- **ENTRIES SHOWN**:
┄┄┄┄┄┄┄┄┄┄

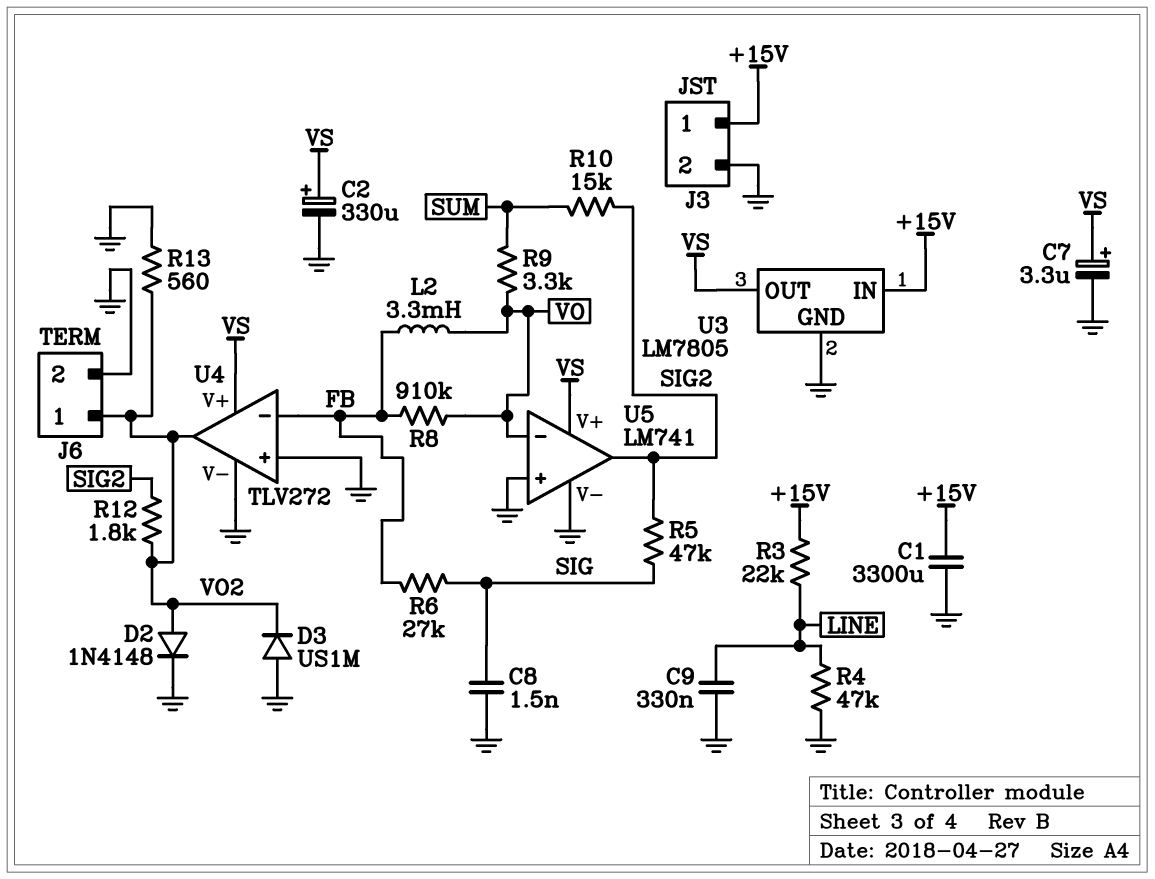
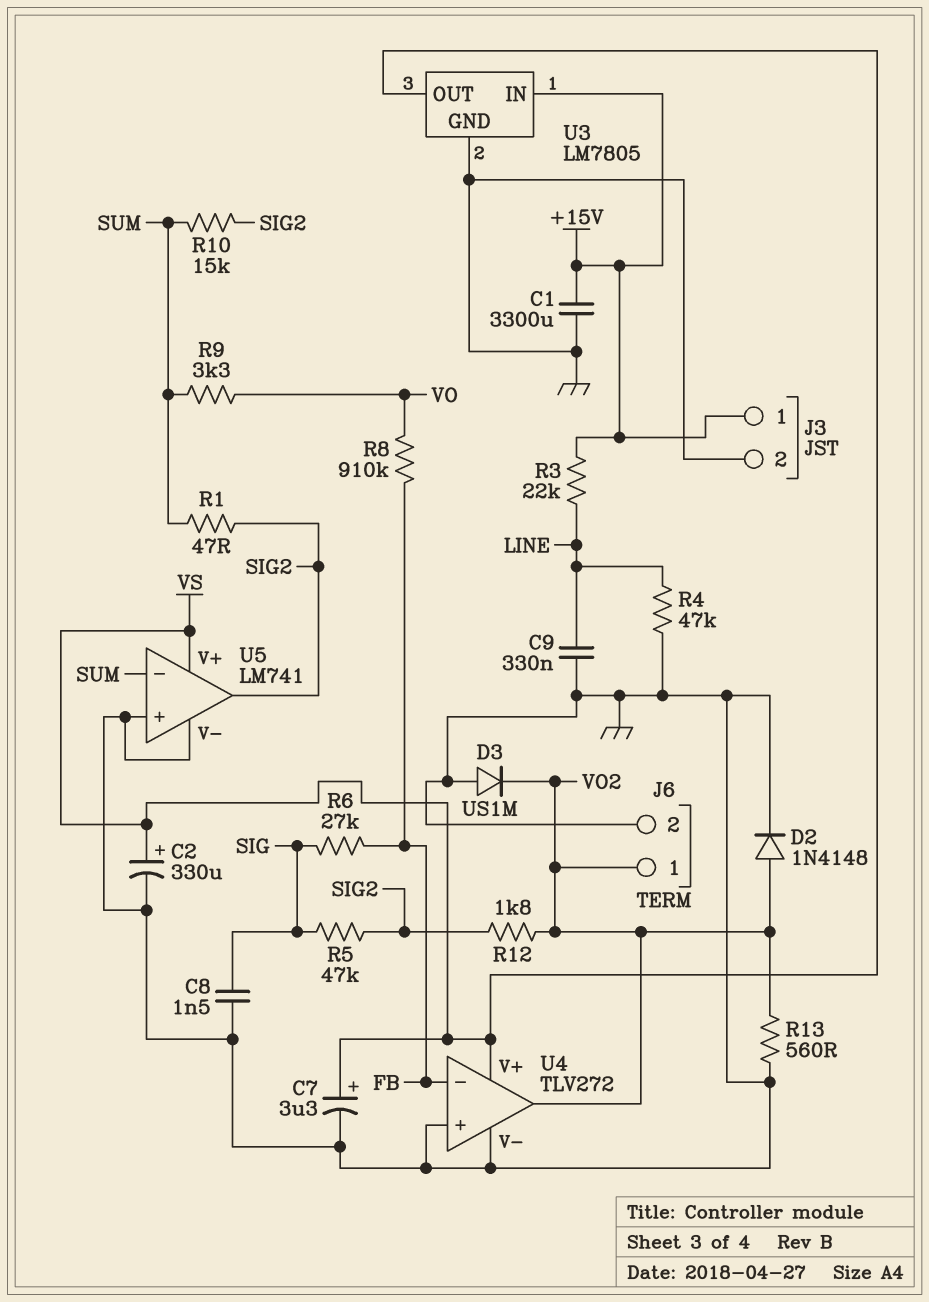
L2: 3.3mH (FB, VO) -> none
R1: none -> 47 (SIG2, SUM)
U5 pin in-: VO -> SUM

┄┄┄┄┄┄┄┄┄┄

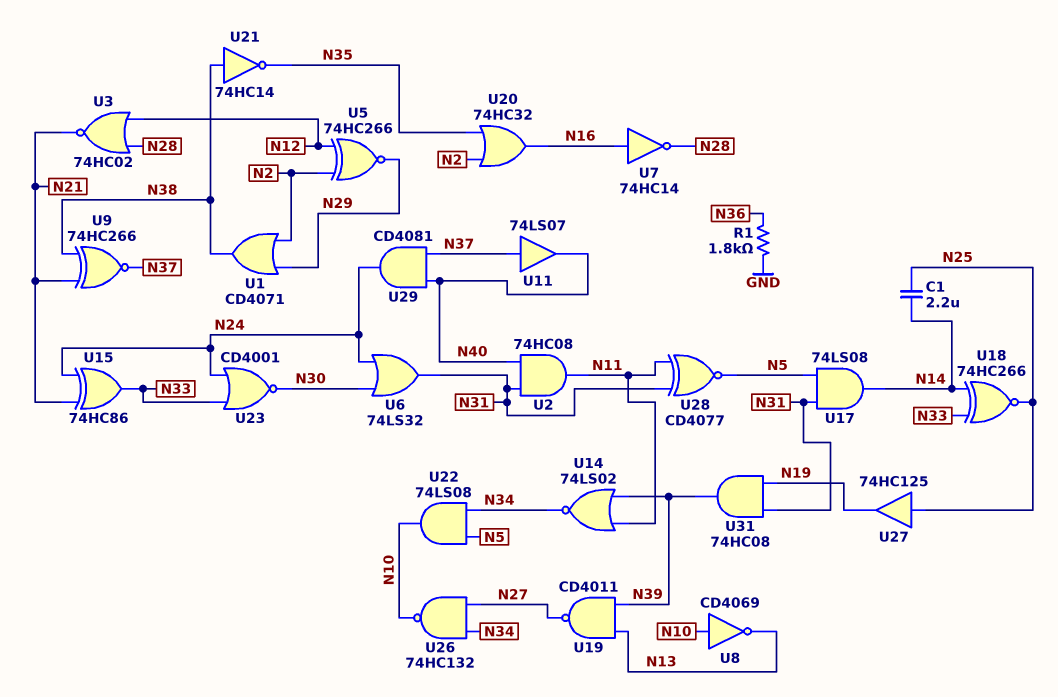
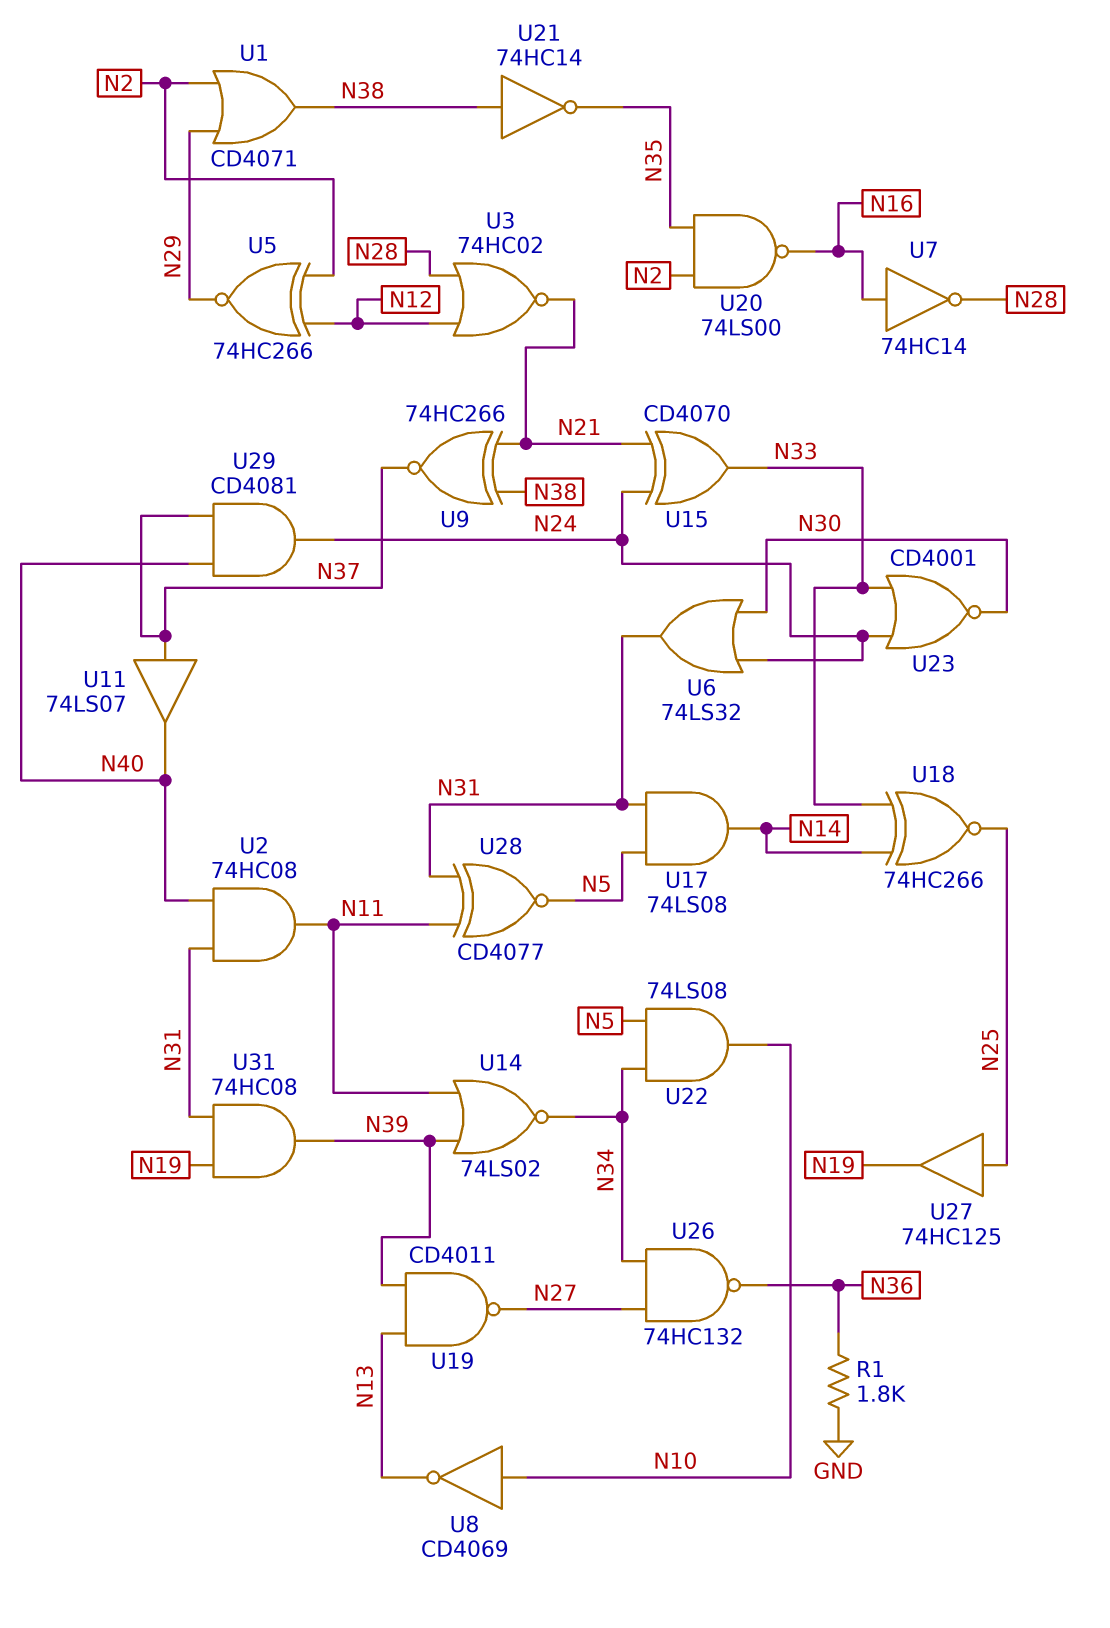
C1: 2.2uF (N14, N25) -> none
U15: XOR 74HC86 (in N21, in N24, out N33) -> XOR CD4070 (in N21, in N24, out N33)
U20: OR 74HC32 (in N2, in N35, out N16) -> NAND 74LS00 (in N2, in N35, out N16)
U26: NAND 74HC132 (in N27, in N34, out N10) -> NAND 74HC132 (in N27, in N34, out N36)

┄┄┄┄┄┄┄┄┄┄

- **TASK ITEM**: Print exactly the lines above, between the one holding "U15: XOR 74HC86" and the one holding "U26: NAND 74HC132", inclusive, and nothing besides.

- **SOLUTION FOR THIS TASK**:
U15: XOR 74HC86 (in N21, in N24, out N33) -> XOR CD4070 (in N21, in N24, out N33)
U20: OR 74HC32 (in N2, in N35, out N16) -> NAND 74LS00 (in N2, in N35, out N16)
U26: NAND 74HC132 (in N27, in N34, out N10) -> NAND 74HC132 (in N27, in N34, out N36)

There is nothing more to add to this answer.